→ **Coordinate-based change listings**
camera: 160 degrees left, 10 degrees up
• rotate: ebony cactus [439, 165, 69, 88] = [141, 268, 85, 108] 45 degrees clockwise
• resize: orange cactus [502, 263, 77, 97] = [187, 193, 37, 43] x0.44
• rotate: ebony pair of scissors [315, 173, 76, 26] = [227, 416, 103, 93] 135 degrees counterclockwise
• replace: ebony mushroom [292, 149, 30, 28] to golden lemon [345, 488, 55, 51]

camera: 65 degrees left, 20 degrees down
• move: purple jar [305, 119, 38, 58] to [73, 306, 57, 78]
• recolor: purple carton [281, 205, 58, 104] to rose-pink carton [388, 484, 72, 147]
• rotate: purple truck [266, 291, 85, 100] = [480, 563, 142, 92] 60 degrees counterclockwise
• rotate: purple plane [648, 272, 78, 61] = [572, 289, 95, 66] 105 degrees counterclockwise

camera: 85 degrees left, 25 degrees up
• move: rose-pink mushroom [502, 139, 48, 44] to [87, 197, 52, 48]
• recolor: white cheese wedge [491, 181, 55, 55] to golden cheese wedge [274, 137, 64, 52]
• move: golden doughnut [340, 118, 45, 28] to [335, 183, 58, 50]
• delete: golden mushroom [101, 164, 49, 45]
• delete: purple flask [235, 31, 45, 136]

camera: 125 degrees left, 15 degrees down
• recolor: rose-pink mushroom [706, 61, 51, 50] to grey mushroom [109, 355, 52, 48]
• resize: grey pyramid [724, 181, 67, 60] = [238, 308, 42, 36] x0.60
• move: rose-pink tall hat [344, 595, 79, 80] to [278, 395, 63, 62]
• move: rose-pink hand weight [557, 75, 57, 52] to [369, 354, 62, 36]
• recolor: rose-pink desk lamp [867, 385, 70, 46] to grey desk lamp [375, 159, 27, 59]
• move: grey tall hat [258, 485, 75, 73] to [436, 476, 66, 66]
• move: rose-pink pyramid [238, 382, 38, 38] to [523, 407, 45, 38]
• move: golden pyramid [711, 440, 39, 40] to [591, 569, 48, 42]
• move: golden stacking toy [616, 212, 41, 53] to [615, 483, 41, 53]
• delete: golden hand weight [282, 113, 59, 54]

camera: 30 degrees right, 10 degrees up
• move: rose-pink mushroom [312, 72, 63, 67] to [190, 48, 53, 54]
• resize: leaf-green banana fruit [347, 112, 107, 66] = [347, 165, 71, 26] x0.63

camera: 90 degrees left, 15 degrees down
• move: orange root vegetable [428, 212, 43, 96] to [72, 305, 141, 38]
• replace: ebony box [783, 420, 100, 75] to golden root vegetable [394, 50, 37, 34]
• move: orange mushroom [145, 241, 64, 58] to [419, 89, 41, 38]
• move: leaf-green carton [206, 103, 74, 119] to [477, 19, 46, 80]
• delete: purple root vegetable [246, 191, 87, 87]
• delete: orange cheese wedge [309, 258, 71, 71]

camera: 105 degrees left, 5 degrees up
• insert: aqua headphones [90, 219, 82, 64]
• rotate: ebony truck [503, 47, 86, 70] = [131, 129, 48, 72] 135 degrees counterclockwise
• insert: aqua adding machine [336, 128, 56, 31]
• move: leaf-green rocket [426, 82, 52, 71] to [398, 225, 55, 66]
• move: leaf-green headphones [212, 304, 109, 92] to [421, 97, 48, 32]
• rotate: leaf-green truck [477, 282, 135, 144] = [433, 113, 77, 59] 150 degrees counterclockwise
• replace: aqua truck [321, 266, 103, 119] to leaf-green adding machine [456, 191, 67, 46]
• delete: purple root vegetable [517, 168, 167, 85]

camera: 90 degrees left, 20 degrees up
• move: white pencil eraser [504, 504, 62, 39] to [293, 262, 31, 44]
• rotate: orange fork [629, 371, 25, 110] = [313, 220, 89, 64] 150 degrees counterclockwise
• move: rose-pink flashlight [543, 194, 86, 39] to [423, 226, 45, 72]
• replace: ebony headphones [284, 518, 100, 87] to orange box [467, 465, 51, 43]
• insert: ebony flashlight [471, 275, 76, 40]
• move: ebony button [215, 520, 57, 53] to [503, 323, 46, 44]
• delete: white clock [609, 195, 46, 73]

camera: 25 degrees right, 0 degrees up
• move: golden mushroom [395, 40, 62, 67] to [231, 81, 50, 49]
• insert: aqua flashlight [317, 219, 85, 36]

→ **Problem**
Please restate the records word for word. Go from the first line to the line with "93] 135 degrees counterclockwise" and include both.

→ **Result**
camera: 160 degrees left, 10 degrees up
• rotate: ebony cactus [439, 165, 69, 88] = [141, 268, 85, 108] 45 degrees clockwise
• resize: orange cactus [502, 263, 77, 97] = [187, 193, 37, 43] x0.44
• rotate: ebony pair of scissors [315, 173, 76, 26] = [227, 416, 103, 93] 135 degrees counterclockwise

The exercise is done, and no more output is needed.